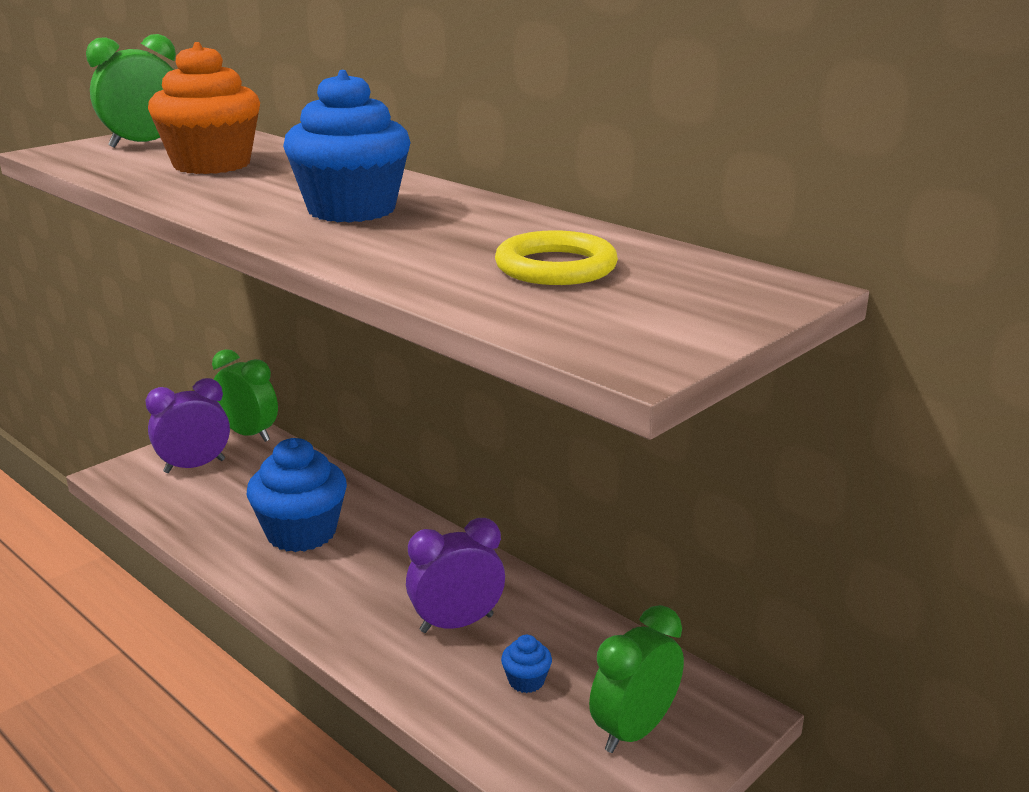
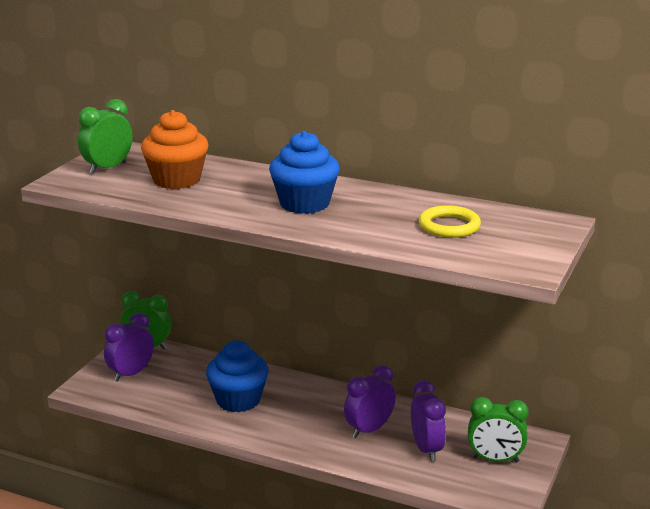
camera: 20 degrees left, 0 degrees up
blue cupcake [501,635,552,693] -> purple clock [411,380,446,461]
green clock [589,605,684,753] -> green clock turned 105 degrees counterclockwise [468,397,529,462]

------------------------------

→ WORK INSTRUCTION
Copy, from the material, each line that holds the string "degrees".

→ ANSWER FOR THE TASK
camera: 20 degrees left, 0 degrees up
green clock [589,605,684,753] -> green clock turned 105 degrees counterclockwise [468,397,529,462]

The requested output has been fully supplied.